[What the exercise asks]
Please return all lines of the data below containing the string "pink".

Before-and-after object lists:
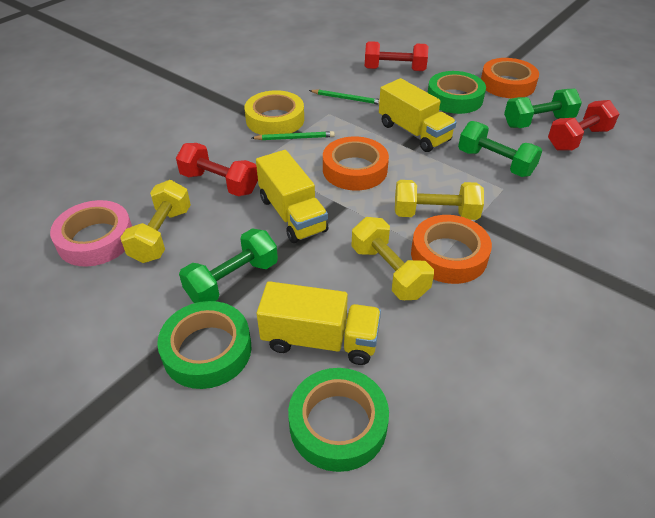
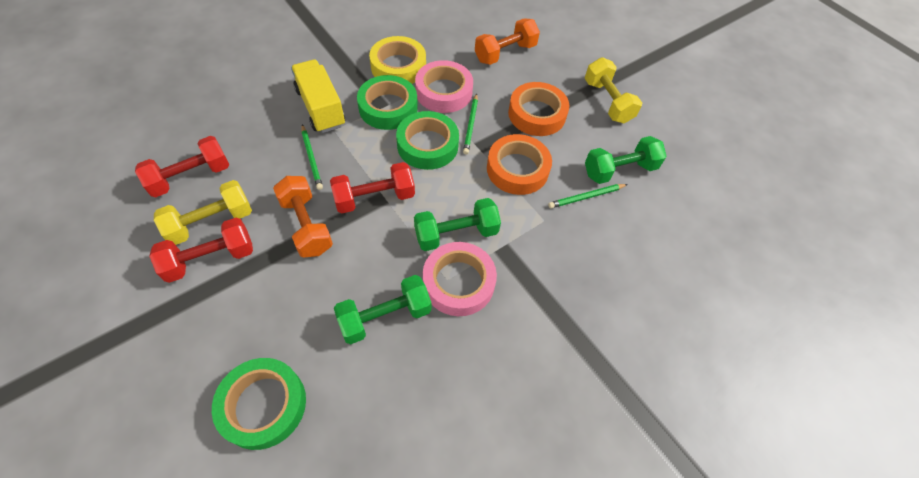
green pencil: 2 -> 3
orange dumbbell: 0 -> 2
orange tape: 3 -> 2
pink tape: 1 -> 2
yellow dumbbell: 3 -> 2
yellow truck: 3 -> 1

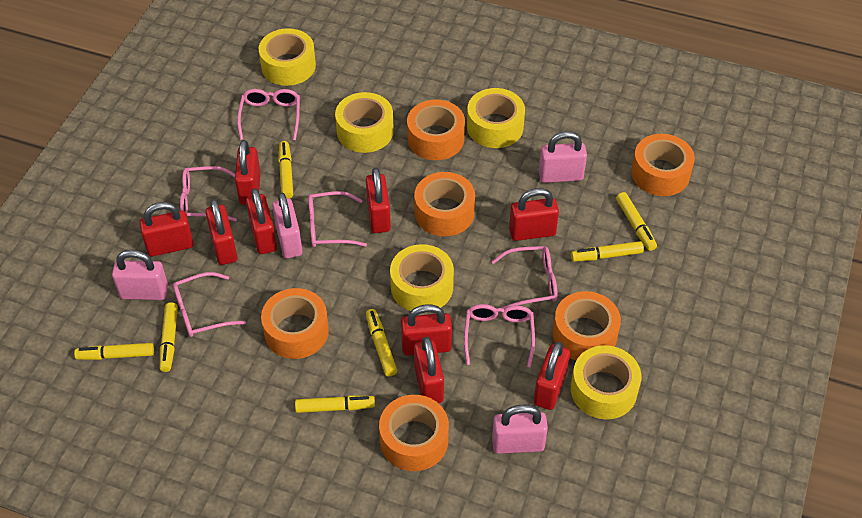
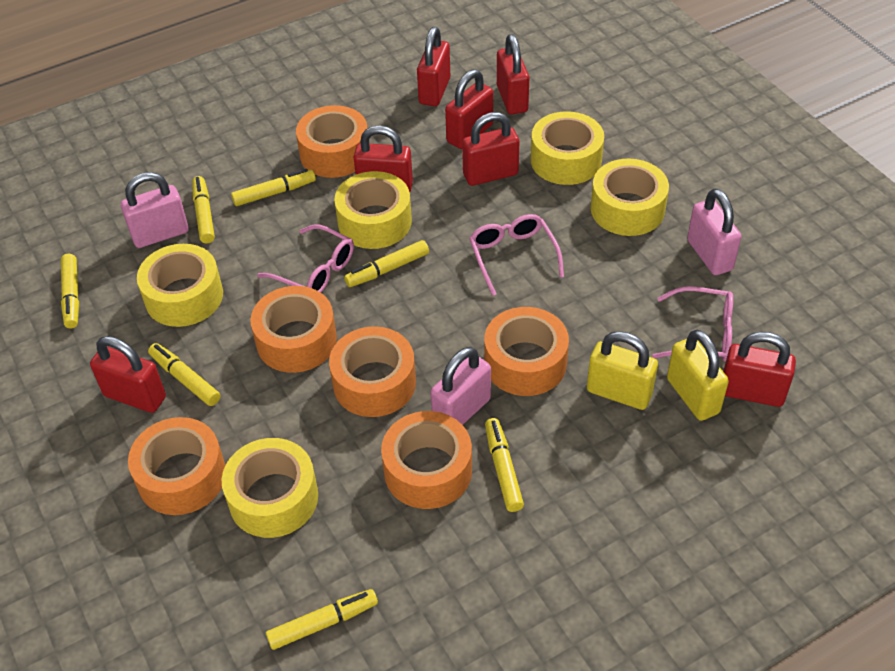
pink glasses: 6 -> 3
pink padlock: 4 -> 3
red padlock: 9 -> 7
yellow padlock: 0 -> 2

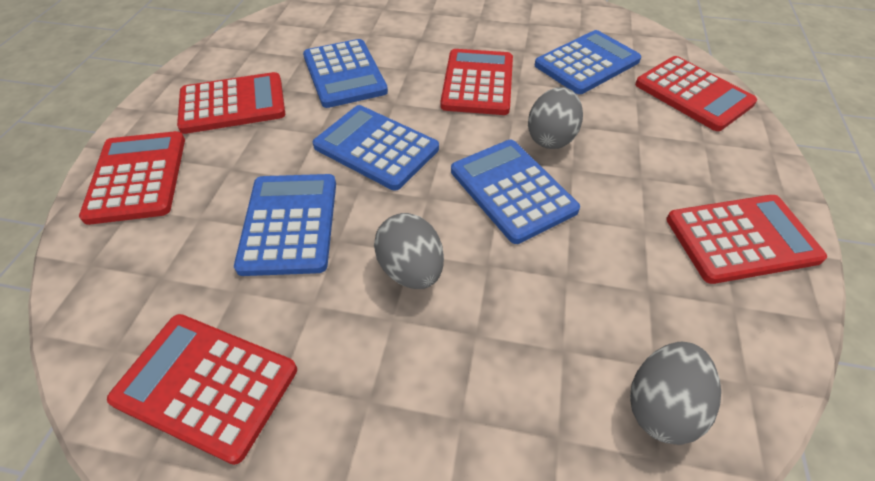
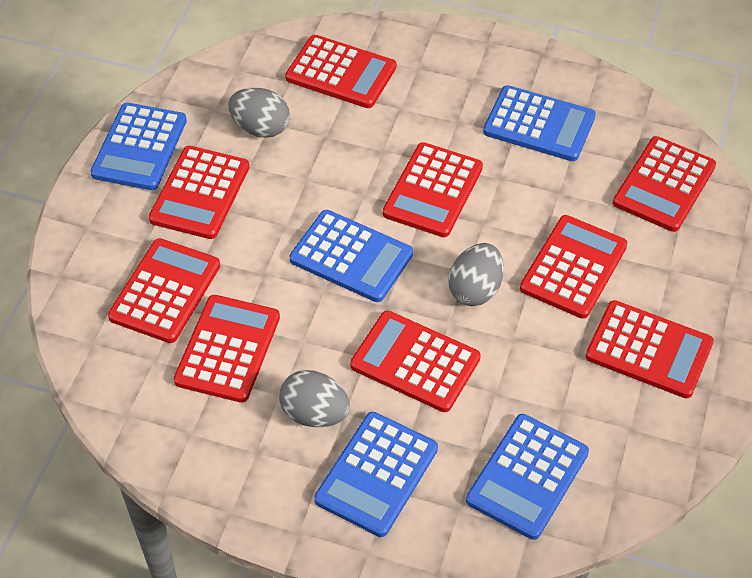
red calculator: 6 -> 9

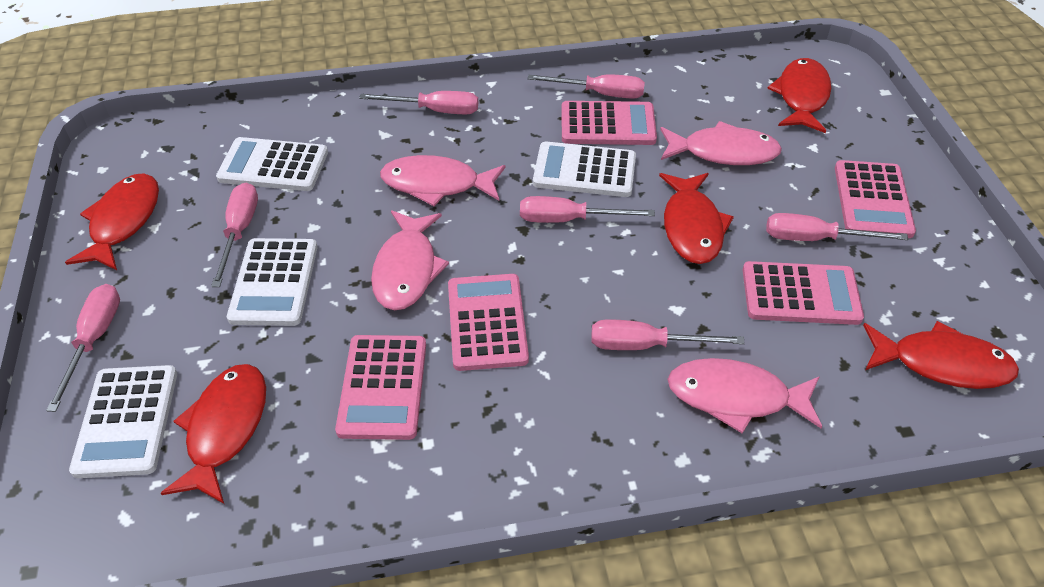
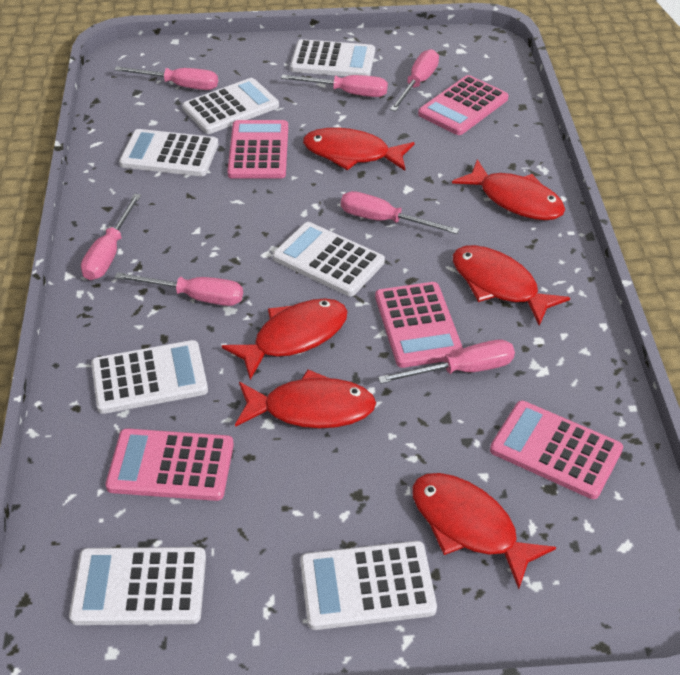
pink fish: 4 -> 0
red fish: 5 -> 6
white calculator: 4 -> 7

[Task result]
pink tape: 1 -> 2
pink glasses: 6 -> 3
pink padlock: 4 -> 3
pink fish: 4 -> 0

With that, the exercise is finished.